▶ **BRIEF**
Once you reach the line containing "(422, 280) = (554, 226): turquoise", return it and every line after it exactly, through the end of the records below, with no pictures.

▶ **SUPPLIED DATA**
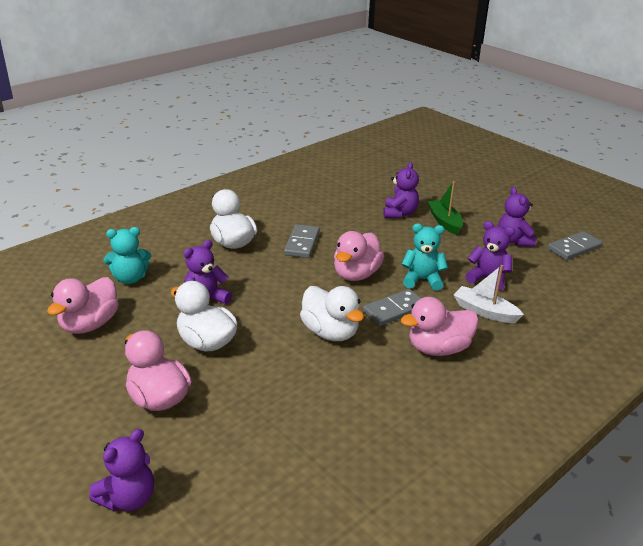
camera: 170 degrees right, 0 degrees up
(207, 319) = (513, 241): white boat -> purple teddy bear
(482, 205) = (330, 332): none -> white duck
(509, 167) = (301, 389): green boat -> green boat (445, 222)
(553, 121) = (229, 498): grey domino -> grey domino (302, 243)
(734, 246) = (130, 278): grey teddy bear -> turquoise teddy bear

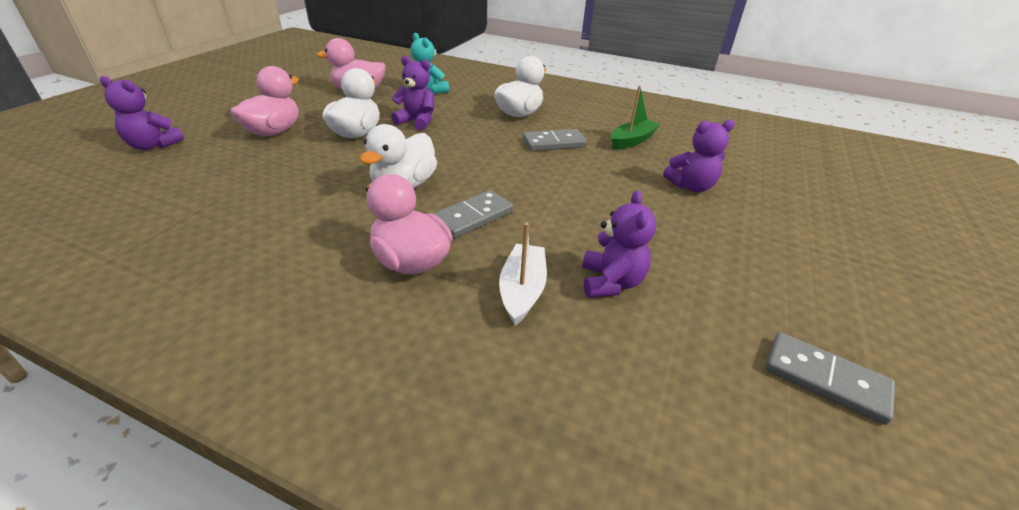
camera: 65 degrees right, 5 degrees up
(356, 274) = (524, 181): pink duck -> none
(394, 310) = (473, 217): grey domino -> grey domino turned 75 degrees counterclockwise
(422, 280) = (554, 226): turquoise teddy bear -> none
(445, 222) = (717, 222): green boat -> green boat (631, 141)
(513, 241) = (750, 295): purple teddy bear -> none

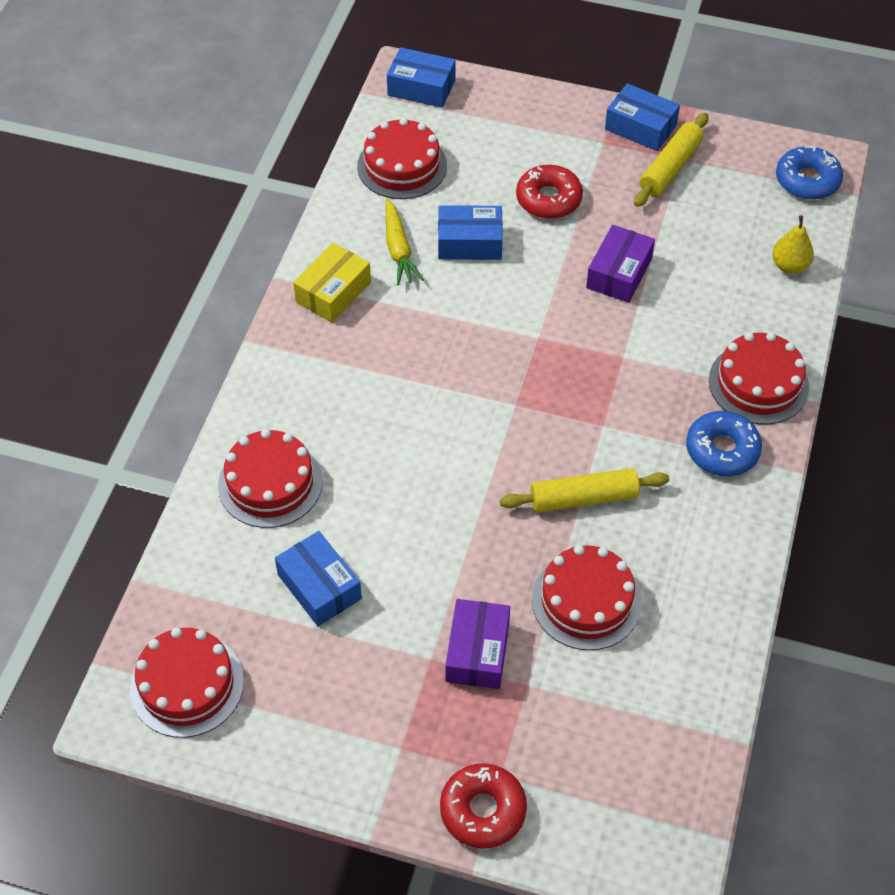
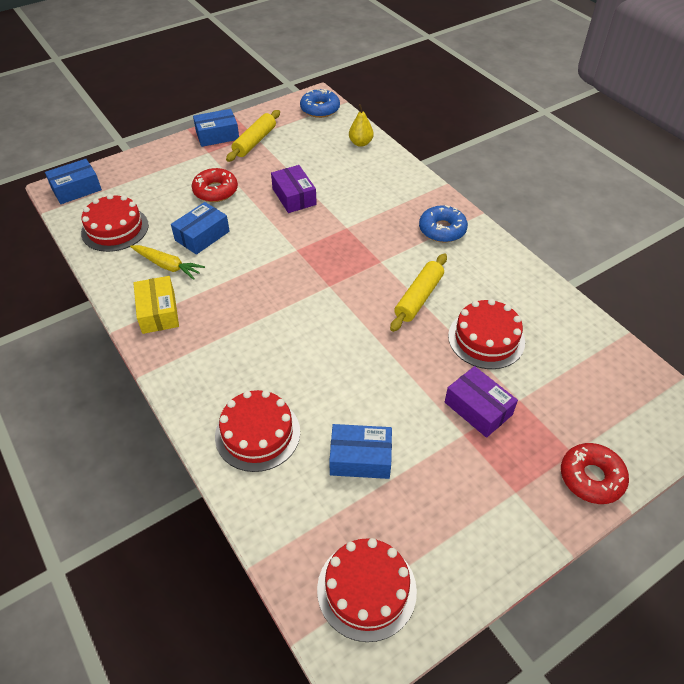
camera: 50 degrees left, 5 degrees down
(670, 168) = (254, 142): yellow rolling pin -> yellow rolling pin turned 45 degrees clockwise
(758, 383) = (416, 194): red cake -> none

▶ **OUTPUT**
(422, 280) = (554, 226): turquoise teddy bear -> none
(445, 222) = (717, 222): green boat -> green boat (631, 141)
(513, 241) = (750, 295): purple teddy bear -> none

camera: 50 degrees left, 5 degrees down
(670, 168) = (254, 142): yellow rolling pin -> yellow rolling pin turned 45 degrees clockwise
(758, 383) = (416, 194): red cake -> none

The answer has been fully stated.